#### What is being asked:
Print all the data that follows exactly, images excluded.

#### Exercise data:
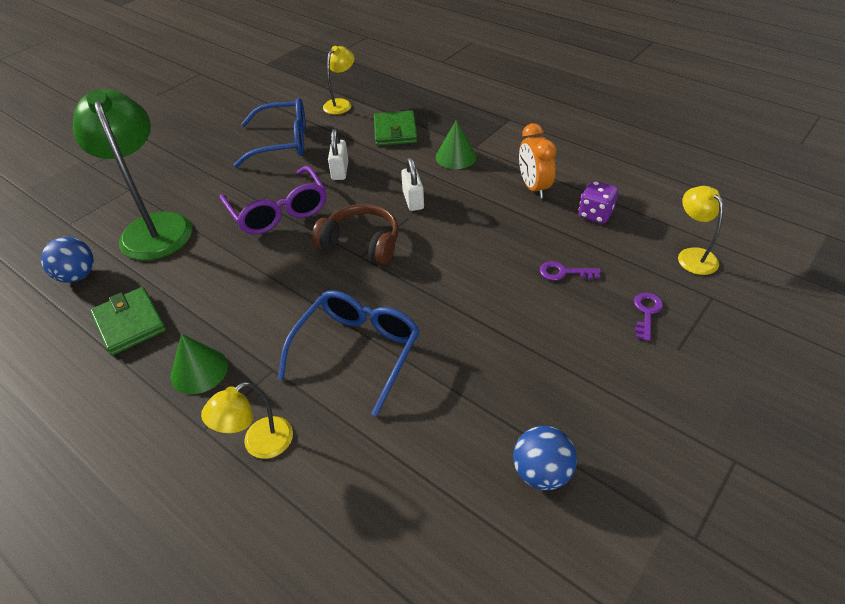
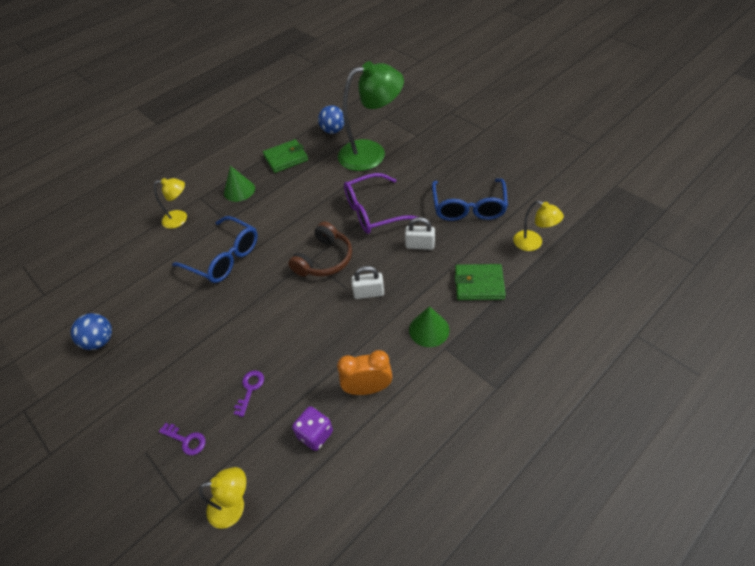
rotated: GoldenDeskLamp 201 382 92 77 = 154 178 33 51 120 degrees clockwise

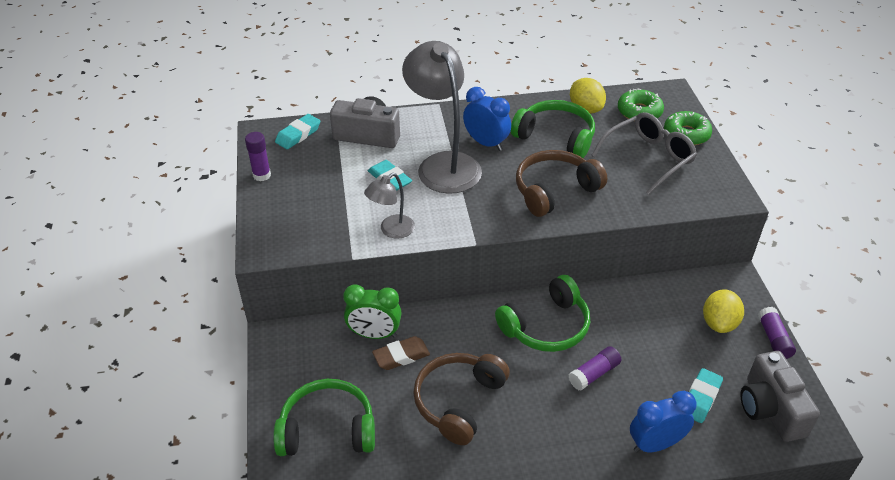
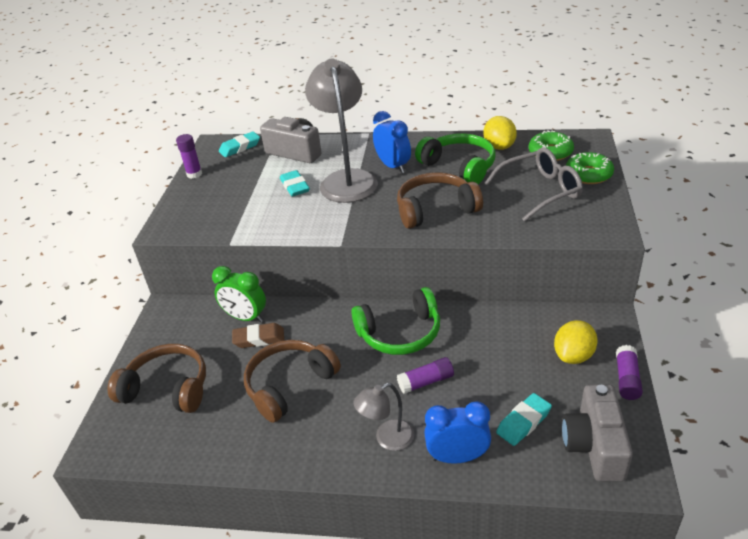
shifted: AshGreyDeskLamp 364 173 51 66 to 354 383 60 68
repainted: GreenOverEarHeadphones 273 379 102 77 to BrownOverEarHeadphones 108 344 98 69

#### Reply:
rotated: GoldenDeskLamp 201 382 92 77 = 154 178 33 51 120 degrees clockwise

shifted: AshGreyDeskLamp 364 173 51 66 to 354 383 60 68
repainted: GreenOverEarHeadphones 273 379 102 77 to BrownOverEarHeadphones 108 344 98 69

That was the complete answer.